Print, word for word, the opening line of the data below and every line after it through the line that contains "gray line: (20, 144) -> (35, 163), moved", but not the pictures.

### [Source records]
+++
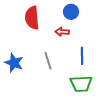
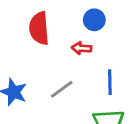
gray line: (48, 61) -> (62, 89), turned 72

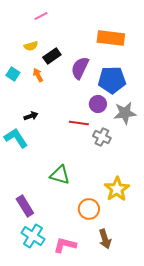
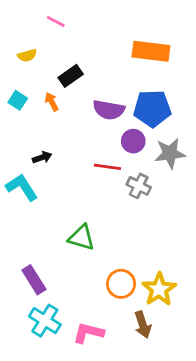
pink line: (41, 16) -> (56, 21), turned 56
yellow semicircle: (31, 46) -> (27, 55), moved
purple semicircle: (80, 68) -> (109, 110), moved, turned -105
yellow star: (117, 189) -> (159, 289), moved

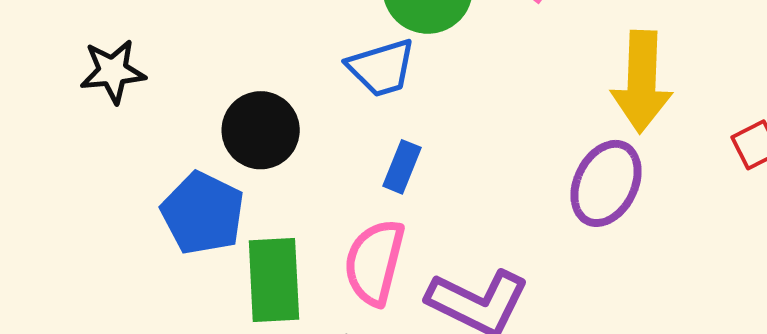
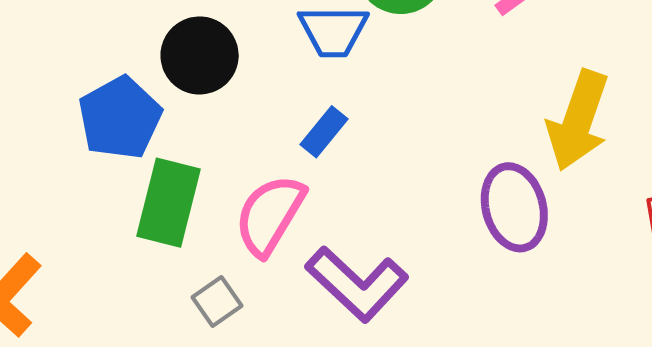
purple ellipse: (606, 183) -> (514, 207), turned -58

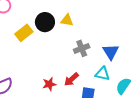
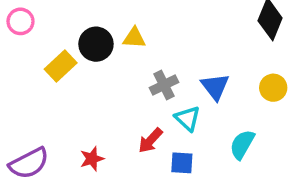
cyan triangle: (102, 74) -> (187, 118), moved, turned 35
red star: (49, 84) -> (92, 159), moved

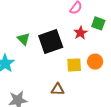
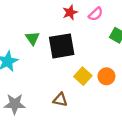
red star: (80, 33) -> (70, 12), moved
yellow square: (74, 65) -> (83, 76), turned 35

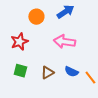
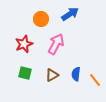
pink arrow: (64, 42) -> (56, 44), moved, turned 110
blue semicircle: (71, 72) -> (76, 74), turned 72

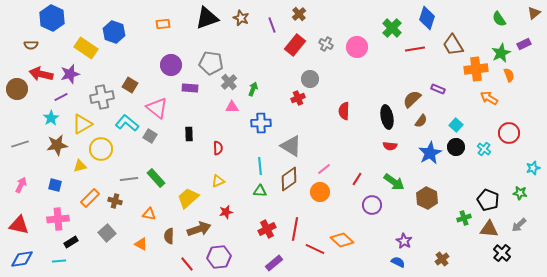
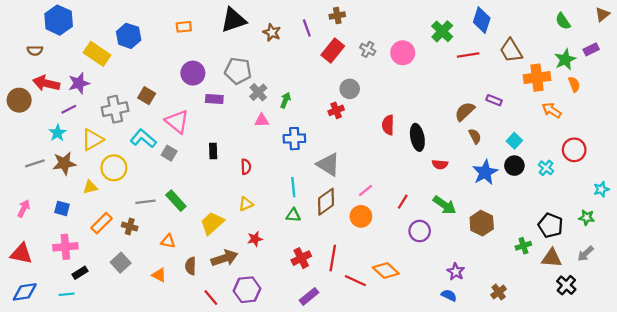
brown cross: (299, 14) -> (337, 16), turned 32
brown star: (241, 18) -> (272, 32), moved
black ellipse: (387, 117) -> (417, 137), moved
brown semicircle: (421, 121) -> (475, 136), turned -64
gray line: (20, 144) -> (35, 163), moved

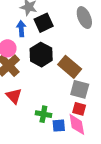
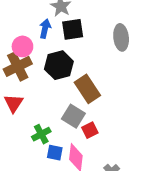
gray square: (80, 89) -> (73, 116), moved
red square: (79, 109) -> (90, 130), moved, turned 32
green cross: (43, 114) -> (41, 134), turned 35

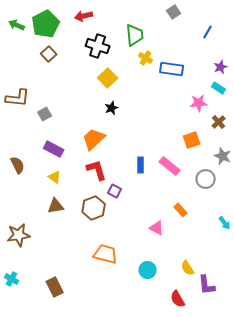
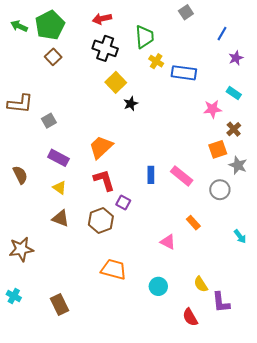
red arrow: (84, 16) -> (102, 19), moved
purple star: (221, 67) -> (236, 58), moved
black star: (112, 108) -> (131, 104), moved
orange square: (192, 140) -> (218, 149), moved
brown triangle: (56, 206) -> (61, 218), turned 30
+++
### [Expected answer]
gray line: (48, 61) -> (62, 89), turned 72

pink line: (41, 16) -> (56, 21), turned 56
yellow semicircle: (31, 46) -> (27, 55), moved
purple semicircle: (80, 68) -> (109, 110), moved, turned -105
yellow star: (117, 189) -> (159, 289), moved

purple ellipse: (606, 183) -> (514, 207), turned -58

cyan triangle: (102, 74) -> (187, 118), moved, turned 35
red star: (49, 84) -> (92, 159), moved

red star: (80, 33) -> (70, 12), moved
yellow square: (74, 65) -> (83, 76), turned 35

pink arrow: (64, 42) -> (56, 44), moved, turned 110
blue semicircle: (71, 72) -> (76, 74), turned 72

brown cross: (299, 14) -> (337, 16), turned 32
brown star: (241, 18) -> (272, 32), moved
black ellipse: (387, 117) -> (417, 137), moved
brown semicircle: (421, 121) -> (475, 136), turned -64
gray line: (20, 144) -> (35, 163), moved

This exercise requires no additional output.